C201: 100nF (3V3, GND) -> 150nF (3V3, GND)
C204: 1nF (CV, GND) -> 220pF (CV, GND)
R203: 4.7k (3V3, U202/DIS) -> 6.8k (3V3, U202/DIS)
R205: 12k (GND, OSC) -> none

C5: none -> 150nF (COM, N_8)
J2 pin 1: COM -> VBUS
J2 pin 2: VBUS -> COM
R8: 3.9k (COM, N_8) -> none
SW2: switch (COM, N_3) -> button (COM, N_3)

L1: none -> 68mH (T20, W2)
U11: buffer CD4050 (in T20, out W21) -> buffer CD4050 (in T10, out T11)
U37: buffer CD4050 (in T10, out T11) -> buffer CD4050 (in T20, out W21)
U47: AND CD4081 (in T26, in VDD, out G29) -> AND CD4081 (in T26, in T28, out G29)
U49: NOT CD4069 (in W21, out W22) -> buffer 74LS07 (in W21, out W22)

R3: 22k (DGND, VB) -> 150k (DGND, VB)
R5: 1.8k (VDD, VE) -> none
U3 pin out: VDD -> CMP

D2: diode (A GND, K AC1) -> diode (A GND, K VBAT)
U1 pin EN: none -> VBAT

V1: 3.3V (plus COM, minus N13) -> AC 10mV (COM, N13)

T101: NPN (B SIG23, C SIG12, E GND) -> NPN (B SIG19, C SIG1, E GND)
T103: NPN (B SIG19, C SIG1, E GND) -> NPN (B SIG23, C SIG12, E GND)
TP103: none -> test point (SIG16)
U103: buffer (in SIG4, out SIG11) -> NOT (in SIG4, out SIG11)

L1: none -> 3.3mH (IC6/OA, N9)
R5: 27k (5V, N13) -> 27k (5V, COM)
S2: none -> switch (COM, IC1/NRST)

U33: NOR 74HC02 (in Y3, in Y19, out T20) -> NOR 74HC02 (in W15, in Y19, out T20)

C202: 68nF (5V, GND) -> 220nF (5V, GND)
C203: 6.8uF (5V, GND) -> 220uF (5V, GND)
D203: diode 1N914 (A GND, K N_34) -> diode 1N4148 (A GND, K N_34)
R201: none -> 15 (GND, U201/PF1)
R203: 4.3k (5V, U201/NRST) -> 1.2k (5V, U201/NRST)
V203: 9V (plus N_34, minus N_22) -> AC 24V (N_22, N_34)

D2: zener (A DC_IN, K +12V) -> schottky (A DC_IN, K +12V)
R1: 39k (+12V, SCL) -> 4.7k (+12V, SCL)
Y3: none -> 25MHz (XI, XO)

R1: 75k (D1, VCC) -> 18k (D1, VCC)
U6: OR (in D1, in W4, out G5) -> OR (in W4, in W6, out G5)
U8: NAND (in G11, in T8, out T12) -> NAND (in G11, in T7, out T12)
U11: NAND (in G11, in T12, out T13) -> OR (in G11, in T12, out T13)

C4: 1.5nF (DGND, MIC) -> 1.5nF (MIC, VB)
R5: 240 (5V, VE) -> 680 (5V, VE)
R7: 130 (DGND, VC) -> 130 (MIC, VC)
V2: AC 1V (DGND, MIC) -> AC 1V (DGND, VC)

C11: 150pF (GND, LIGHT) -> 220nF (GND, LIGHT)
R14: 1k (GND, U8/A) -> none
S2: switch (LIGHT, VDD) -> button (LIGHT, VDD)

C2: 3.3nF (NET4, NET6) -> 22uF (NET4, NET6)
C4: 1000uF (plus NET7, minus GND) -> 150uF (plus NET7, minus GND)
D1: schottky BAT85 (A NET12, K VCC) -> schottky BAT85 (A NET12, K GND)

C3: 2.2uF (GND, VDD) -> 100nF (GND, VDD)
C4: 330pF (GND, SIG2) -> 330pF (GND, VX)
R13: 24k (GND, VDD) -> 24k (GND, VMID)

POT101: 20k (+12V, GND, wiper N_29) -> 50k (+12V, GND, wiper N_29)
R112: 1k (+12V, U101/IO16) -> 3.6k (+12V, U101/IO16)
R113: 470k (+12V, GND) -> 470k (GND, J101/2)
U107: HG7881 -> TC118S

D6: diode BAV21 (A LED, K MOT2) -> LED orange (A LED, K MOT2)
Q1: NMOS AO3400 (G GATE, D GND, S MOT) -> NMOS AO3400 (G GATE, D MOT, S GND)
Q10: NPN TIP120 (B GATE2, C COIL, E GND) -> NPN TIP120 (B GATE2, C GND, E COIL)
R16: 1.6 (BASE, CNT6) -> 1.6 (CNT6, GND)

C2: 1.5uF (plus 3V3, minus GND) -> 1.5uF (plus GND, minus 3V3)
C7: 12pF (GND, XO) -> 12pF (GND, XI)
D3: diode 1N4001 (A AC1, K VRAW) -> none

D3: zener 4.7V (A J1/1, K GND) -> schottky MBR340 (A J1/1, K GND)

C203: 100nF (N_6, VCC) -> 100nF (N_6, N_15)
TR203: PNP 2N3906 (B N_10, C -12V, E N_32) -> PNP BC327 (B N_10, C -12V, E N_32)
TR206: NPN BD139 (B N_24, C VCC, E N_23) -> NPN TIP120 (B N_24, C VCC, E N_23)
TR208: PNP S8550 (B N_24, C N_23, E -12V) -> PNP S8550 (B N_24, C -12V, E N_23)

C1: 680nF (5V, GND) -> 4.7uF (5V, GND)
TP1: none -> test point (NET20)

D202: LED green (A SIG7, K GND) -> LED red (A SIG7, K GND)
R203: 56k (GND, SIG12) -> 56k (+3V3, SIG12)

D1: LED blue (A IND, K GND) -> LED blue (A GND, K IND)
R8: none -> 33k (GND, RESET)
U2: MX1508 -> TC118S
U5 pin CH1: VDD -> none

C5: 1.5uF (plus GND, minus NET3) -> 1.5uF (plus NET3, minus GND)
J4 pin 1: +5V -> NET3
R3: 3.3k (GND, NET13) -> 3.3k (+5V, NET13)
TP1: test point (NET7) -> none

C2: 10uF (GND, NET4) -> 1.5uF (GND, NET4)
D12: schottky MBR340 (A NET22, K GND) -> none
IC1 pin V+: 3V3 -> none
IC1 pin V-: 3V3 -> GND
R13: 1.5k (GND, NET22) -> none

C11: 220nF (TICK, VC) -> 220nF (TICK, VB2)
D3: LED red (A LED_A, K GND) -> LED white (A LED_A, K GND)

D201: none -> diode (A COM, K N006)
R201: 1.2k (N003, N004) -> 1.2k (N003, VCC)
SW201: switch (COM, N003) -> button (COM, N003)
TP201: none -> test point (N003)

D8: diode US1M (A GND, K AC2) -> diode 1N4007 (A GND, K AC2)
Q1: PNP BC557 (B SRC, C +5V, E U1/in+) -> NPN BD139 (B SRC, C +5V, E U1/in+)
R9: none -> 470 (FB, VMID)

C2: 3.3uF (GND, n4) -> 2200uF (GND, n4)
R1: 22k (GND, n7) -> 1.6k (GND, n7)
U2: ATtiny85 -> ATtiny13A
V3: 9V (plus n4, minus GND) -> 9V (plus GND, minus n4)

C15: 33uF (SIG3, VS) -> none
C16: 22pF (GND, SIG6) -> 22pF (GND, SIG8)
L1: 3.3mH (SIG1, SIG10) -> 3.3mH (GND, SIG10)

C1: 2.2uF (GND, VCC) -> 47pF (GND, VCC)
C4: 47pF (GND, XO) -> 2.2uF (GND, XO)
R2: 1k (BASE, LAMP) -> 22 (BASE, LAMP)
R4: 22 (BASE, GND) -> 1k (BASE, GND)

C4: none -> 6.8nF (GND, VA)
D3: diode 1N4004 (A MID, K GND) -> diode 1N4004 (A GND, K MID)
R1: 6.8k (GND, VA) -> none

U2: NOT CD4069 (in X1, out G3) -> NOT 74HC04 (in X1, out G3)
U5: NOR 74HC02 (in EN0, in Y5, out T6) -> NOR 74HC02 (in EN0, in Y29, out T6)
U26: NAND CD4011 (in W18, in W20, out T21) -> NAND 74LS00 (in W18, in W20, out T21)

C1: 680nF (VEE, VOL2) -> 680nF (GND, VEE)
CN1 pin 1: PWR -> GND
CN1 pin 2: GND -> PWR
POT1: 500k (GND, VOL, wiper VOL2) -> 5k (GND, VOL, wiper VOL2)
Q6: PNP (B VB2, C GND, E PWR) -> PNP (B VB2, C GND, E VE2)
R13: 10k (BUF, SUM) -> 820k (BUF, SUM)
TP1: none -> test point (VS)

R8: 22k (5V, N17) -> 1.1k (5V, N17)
= = = =
> _Task to complete_: Number of lines above containing "NRST": state it and nothing else.

> _Solution to the exercise_: 2